DIRECTIONS FOR THIS TASK: Quote exactly the lines running from the line with "each instance of" to the end of the entries, including both, and nothing else.

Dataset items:
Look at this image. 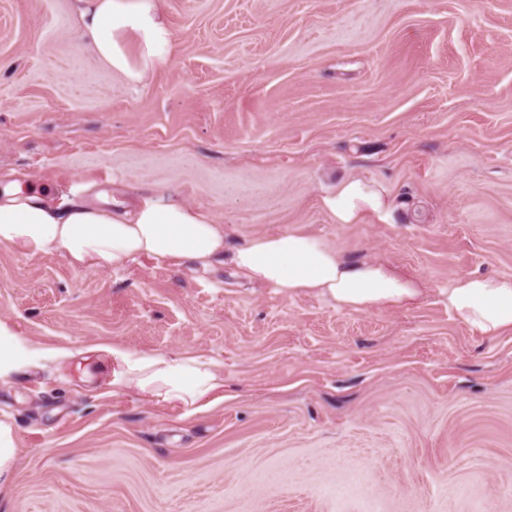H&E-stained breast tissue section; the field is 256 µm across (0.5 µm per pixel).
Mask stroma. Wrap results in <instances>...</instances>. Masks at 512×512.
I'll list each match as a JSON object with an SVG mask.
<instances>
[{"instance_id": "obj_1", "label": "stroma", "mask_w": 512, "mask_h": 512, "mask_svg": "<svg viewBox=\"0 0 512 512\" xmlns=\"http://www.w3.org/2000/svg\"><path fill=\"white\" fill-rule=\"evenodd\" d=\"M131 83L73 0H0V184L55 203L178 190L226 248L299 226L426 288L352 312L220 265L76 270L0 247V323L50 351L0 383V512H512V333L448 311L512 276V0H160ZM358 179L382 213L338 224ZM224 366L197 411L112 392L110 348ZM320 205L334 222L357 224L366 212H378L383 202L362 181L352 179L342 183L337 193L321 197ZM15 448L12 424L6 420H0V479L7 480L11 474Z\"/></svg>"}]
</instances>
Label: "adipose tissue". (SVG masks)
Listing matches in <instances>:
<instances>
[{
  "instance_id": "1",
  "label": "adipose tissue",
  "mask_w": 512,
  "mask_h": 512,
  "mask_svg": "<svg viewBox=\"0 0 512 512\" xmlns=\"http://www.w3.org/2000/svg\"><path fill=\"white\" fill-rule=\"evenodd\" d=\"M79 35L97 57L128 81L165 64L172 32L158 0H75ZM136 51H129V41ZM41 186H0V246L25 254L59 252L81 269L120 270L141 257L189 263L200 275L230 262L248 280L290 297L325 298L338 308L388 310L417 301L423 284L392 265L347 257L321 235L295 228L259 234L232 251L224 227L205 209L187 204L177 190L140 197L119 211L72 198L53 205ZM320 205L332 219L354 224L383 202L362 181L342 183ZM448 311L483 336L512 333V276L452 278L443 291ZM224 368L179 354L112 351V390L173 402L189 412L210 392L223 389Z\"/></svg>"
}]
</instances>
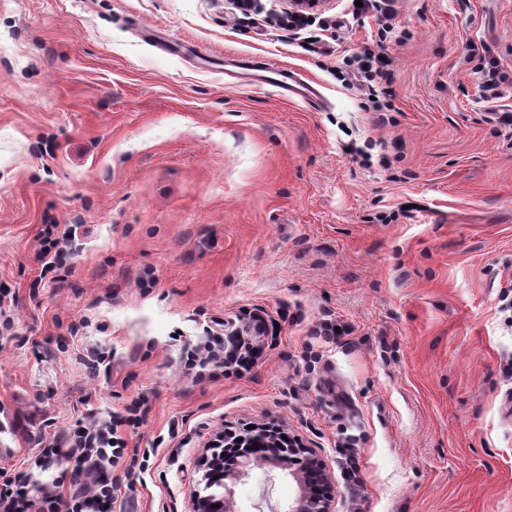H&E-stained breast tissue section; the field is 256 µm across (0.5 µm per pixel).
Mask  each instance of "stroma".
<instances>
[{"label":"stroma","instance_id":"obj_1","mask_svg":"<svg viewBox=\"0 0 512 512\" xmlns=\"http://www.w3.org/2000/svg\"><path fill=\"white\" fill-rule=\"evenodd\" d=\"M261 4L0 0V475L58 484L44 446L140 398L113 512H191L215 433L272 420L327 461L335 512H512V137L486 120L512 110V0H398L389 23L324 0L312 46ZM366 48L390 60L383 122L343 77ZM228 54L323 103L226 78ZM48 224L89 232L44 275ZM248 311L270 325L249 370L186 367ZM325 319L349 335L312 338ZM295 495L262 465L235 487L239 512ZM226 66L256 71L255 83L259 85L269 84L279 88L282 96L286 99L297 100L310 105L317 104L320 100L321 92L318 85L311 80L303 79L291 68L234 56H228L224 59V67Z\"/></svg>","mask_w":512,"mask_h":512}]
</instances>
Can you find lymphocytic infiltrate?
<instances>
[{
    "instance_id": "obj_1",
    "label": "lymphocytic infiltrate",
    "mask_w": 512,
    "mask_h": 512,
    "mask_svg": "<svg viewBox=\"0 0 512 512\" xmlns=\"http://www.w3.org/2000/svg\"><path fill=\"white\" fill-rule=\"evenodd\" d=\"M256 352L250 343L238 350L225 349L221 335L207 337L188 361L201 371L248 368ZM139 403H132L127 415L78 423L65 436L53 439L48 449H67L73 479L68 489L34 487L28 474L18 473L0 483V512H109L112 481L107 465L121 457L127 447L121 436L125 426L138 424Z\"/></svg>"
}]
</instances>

ANSWER FOR THE TASK:
Mask  each instance of "stroma".
<instances>
[{"label":"stroma","instance_id":"obj_1","mask_svg":"<svg viewBox=\"0 0 512 512\" xmlns=\"http://www.w3.org/2000/svg\"><path fill=\"white\" fill-rule=\"evenodd\" d=\"M261 4L0 0V475L58 484L44 446L140 398L113 512H191L215 433L272 420L327 461L335 512H512V137L486 120L512 110V0H398L389 23L324 0L312 46ZM366 48L390 60L383 122L343 77ZM228 54L323 103L226 78ZM48 224L89 232L44 275ZM248 311L270 325L249 370L186 367ZM325 319L349 335L312 338ZM295 495L262 465L235 487L239 512ZM226 66L256 71L255 83L259 85L269 84L279 88L282 96L286 99L297 100L310 105L317 104L320 100L321 92L318 85L311 80L303 79L291 68L234 56H228L224 59V67Z\"/></svg>","mask_w":512,"mask_h":512}]
</instances>
Can you find lymphocytic infiltrate?
<instances>
[{
    "instance_id": "obj_1",
    "label": "lymphocytic infiltrate",
    "mask_w": 512,
    "mask_h": 512,
    "mask_svg": "<svg viewBox=\"0 0 512 512\" xmlns=\"http://www.w3.org/2000/svg\"><path fill=\"white\" fill-rule=\"evenodd\" d=\"M256 352L250 343L238 350L225 349L221 335L207 337L188 361L201 371L248 368ZM139 403H132L127 415L78 423L65 436L53 439L48 449H67L73 479L68 489L34 487L28 474L18 473L0 483V512H109L112 481L107 465L121 457L127 447L121 436L125 426L138 424Z\"/></svg>"
}]
</instances>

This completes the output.